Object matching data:
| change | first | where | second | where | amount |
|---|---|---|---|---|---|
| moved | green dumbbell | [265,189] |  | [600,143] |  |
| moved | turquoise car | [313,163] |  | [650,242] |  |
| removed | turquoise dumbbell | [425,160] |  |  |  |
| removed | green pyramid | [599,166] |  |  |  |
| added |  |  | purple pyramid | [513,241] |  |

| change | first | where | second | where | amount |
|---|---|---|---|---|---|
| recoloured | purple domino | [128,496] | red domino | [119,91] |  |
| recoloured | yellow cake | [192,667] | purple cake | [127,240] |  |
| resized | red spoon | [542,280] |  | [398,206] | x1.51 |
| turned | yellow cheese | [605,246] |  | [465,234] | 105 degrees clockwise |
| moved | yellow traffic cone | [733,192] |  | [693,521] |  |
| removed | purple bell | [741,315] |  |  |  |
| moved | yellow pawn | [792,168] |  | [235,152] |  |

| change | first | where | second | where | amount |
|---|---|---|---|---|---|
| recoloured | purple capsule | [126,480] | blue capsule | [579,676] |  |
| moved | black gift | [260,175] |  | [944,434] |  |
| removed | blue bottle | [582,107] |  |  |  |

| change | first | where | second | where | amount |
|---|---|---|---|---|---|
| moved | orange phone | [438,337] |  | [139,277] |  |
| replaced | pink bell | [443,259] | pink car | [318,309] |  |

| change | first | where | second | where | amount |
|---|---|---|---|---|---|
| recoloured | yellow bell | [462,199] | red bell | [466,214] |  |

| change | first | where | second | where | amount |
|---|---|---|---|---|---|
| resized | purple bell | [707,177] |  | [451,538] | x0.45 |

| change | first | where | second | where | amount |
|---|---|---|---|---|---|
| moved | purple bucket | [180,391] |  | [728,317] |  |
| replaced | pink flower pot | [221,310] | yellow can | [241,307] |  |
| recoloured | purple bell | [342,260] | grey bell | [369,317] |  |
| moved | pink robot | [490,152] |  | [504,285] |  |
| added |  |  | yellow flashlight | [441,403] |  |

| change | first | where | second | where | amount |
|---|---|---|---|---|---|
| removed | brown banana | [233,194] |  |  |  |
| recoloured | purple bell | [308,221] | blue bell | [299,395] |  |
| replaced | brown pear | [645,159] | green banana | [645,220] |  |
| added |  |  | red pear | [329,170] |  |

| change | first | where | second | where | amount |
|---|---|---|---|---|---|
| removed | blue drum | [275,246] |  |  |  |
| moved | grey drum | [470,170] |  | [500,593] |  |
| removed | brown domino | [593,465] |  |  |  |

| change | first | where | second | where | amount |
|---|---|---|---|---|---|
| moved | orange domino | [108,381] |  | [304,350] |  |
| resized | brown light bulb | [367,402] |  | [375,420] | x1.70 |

## Brief
From the entries above, work out how many lines include "turquoise"; the number is the only answer wanted.

## Finished task
2